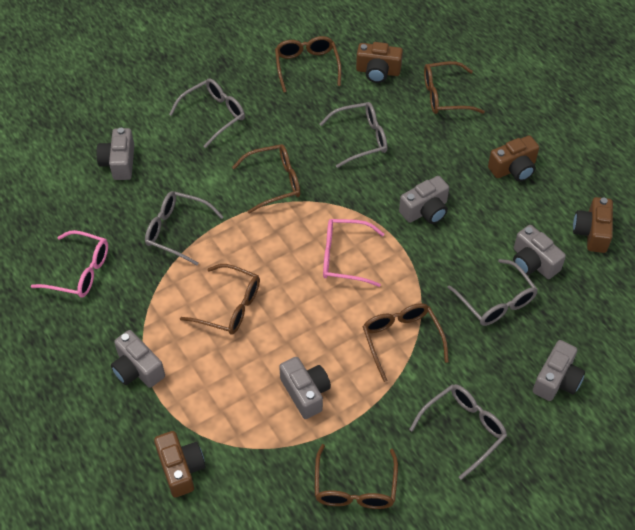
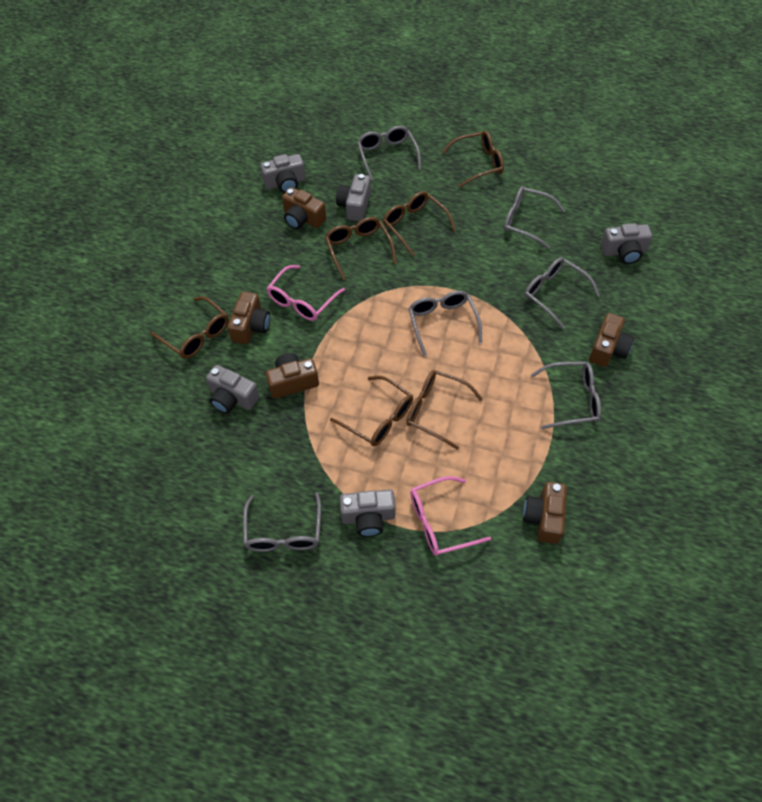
brown camera: [154,431,205,498] [356,42,403,83] [488,135,539,181] [573,197,613,253] = 4 -> [227,292,270,344] [266,353,319,399] [282,187,326,229] [523,482,567,544] [589,313,634,367] = 5
grey camera: [97,128,134,180] [111,330,165,388] [279,357,331,419] [399,176,449,224] [513,225,566,279] [533,340,585,401] = 6 -> [206,365,259,414] [260,154,305,193] [336,174,371,221] [340,489,396,537] [601,223,652,264] = 5
grey glasses: [145,191,223,265] [169,79,245,148] [320,102,387,168] [409,384,507,480] [447,259,538,326] = 5 -> [243,492,321,552] [357,126,421,181] [409,291,482,356] [504,187,565,249] [524,257,600,329] [531,362,601,429] = 6

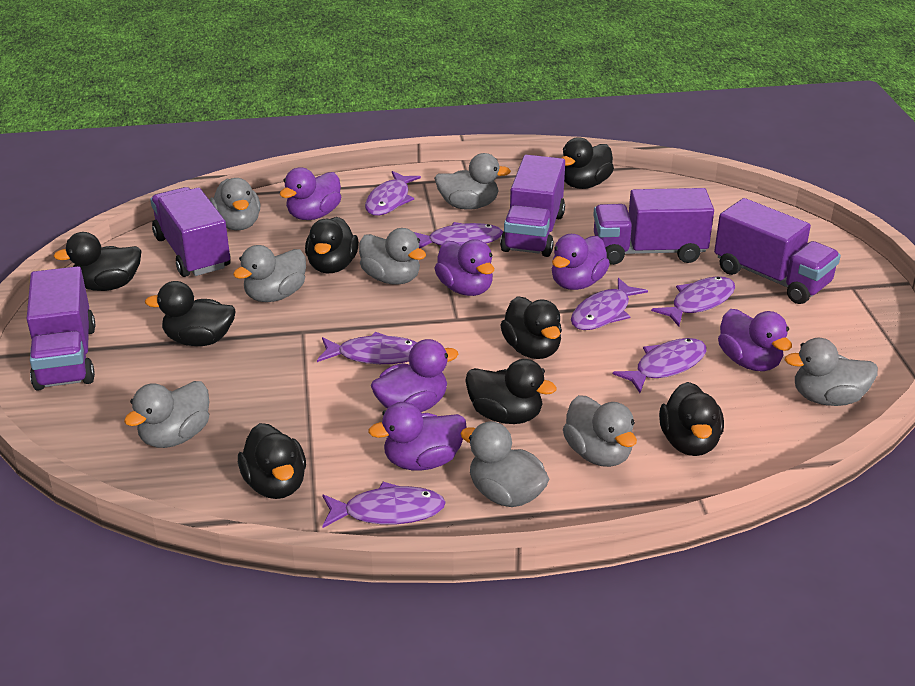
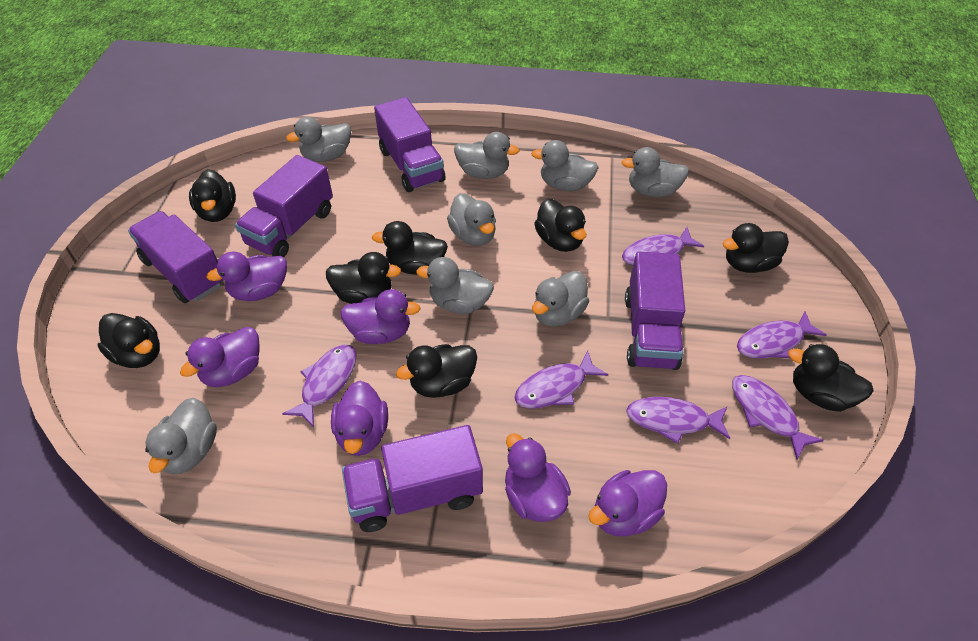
purple fish: [317,332,417,364] [322,482,446,528] [365,171,421,216] [414,222,503,248] [571,278,648,330] [613,338,707,393] [651,276,735,326] = 7 -> [282,345,357,428] [514,351,608,409] [622,227,704,265] [626,397,730,444] [732,375,824,459] [737,311,826,359] = 6

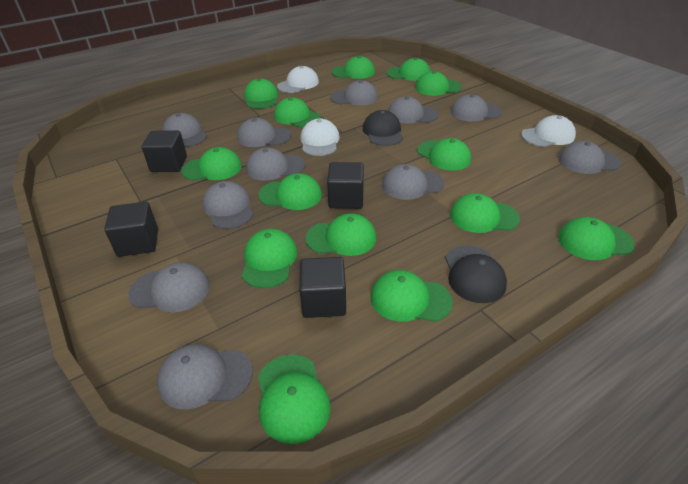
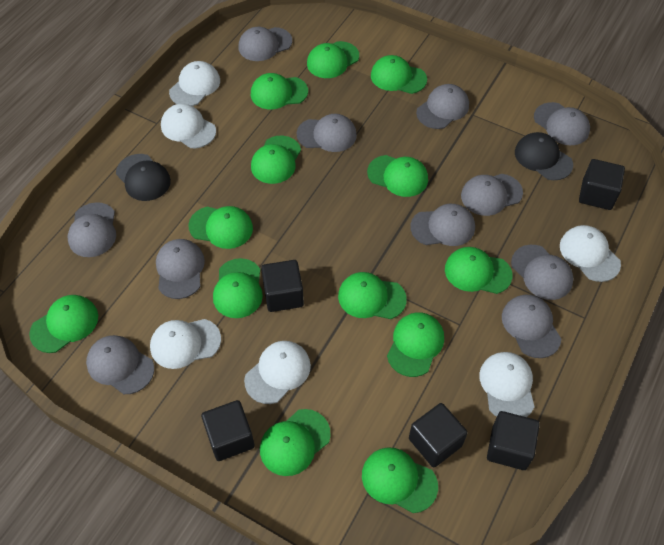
black cube: [104,202,158,257] [142,130,187,172] [299,257,346,318] [327,162,364,209] = 4 -> [201,400,255,461] [261,260,304,312] [409,403,468,468] [487,411,540,470] [579,159,625,210] = 5
green cap: [181,147,242,181] [242,229,297,288] [244,79,278,109] [258,173,322,210] [258,354,331,444] [274,97,321,128] [305,213,376,256] [332,56,375,79] [371,270,453,322] [386,58,430,81] [415,71,462,96] [417,138,471,171] [450,193,520,233] [558,217,635,260] = 14 -> [29,295,98,353] [188,206,253,249] [213,258,263,318] [251,73,308,109] [251,136,301,184] [260,409,331,476] [307,41,359,78] [338,272,407,319] [362,447,438,513] [367,155,428,197] [371,55,427,94] [387,312,444,377] [445,247,512,294] = 13
white cap: [277,66,319,93] [300,118,340,156] [521,115,576,147] = 3 -> [150,319,221,369] [161,104,216,148] [169,61,220,106] [244,341,311,404] [479,352,534,417] [560,225,621,282] = 6

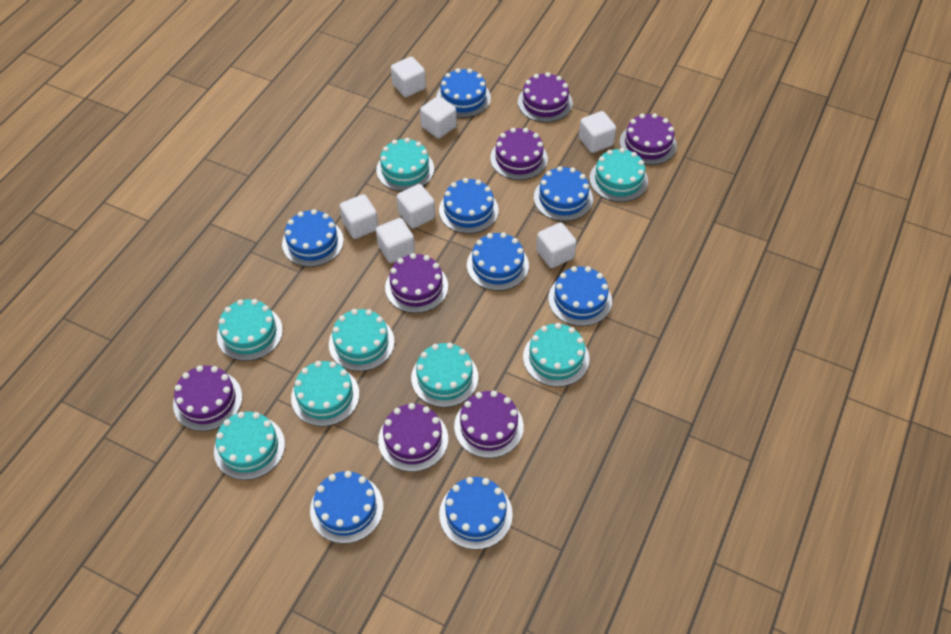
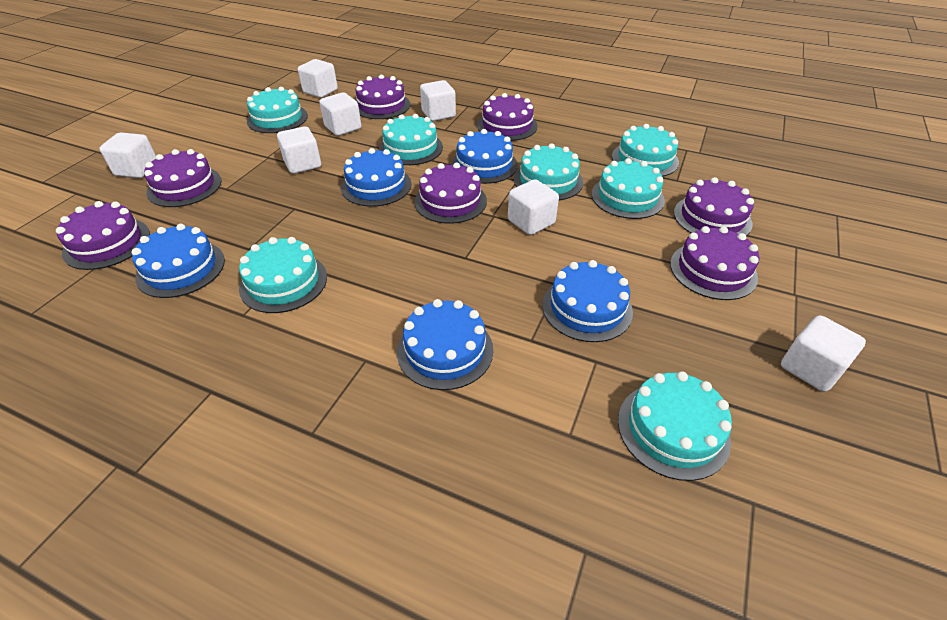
blue cake: [282,209,344,267] [310,471,383,544] [436,68,491,118] [439,178,499,234] [439,477,513,550] [467,232,529,291] [534,166,593,221] [548,266,612,326] = 8 -> [132,224,225,298] [341,148,411,207] [397,299,493,390] [451,129,518,184] [542,260,633,342] = 5
turquoise cake: [214,412,285,480] [217,299,283,361] [291,361,359,427] [329,309,395,371] [376,138,434,191] [411,343,478,407] [523,323,589,387] [589,148,648,202] = 8 -> [239,237,327,313] [247,87,308,133] [379,114,443,165] [514,143,583,201] [592,158,665,219] [612,124,679,177] [618,371,732,481] = 7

WHAT TO PRODUCE -
Write down all the entries exactly, but not the pictures they hold.

WRITTEN RESPONSE -
brown camera: [154,431,205,498] [356,42,403,83] [488,135,539,181] [573,197,613,253] = 4 -> [227,292,270,344] [266,353,319,399] [282,187,326,229] [523,482,567,544] [589,313,634,367] = 5
grey camera: [97,128,134,180] [111,330,165,388] [279,357,331,419] [399,176,449,224] [513,225,566,279] [533,340,585,401] = 6 -> [206,365,259,414] [260,154,305,193] [336,174,371,221] [340,489,396,537] [601,223,652,264] = 5
grey glasses: [145,191,223,265] [169,79,245,148] [320,102,387,168] [409,384,507,480] [447,259,538,326] = 5 -> [243,492,321,552] [357,126,421,181] [409,291,482,356] [504,187,565,249] [524,257,600,329] [531,362,601,429] = 6

purple fish: [317,332,417,364] [322,482,446,528] [365,171,421,216] [414,222,503,248] [571,278,648,330] [613,338,707,393] [651,276,735,326] = 7 -> [282,345,357,428] [514,351,608,409] [622,227,704,265] [626,397,730,444] [732,375,824,459] [737,311,826,359] = 6

black cube: [104,202,158,257] [142,130,187,172] [299,257,346,318] [327,162,364,209] = 4 -> [201,400,255,461] [261,260,304,312] [409,403,468,468] [487,411,540,470] [579,159,625,210] = 5
green cap: [181,147,242,181] [242,229,297,288] [244,79,278,109] [258,173,322,210] [258,354,331,444] [274,97,321,128] [305,213,376,256] [332,56,375,79] [371,270,453,322] [386,58,430,81] [415,71,462,96] [417,138,471,171] [450,193,520,233] [558,217,635,260] = 14 -> [29,295,98,353] [188,206,253,249] [213,258,263,318] [251,73,308,109] [251,136,301,184] [260,409,331,476] [307,41,359,78] [338,272,407,319] [362,447,438,513] [367,155,428,197] [371,55,427,94] [387,312,444,377] [445,247,512,294] = 13
white cap: [277,66,319,93] [300,118,340,156] [521,115,576,147] = 3 -> [150,319,221,369] [161,104,216,148] [169,61,220,106] [244,341,311,404] [479,352,534,417] [560,225,621,282] = 6

blue cake: [282,209,344,267] [310,471,383,544] [436,68,491,118] [439,178,499,234] [439,477,513,550] [467,232,529,291] [534,166,593,221] [548,266,612,326] = 8 -> [132,224,225,298] [341,148,411,207] [397,299,493,390] [451,129,518,184] [542,260,633,342] = 5
turquoise cake: [214,412,285,480] [217,299,283,361] [291,361,359,427] [329,309,395,371] [376,138,434,191] [411,343,478,407] [523,323,589,387] [589,148,648,202] = 8 -> [239,237,327,313] [247,87,308,133] [379,114,443,165] [514,143,583,201] [592,158,665,219] [612,124,679,177] [618,371,732,481] = 7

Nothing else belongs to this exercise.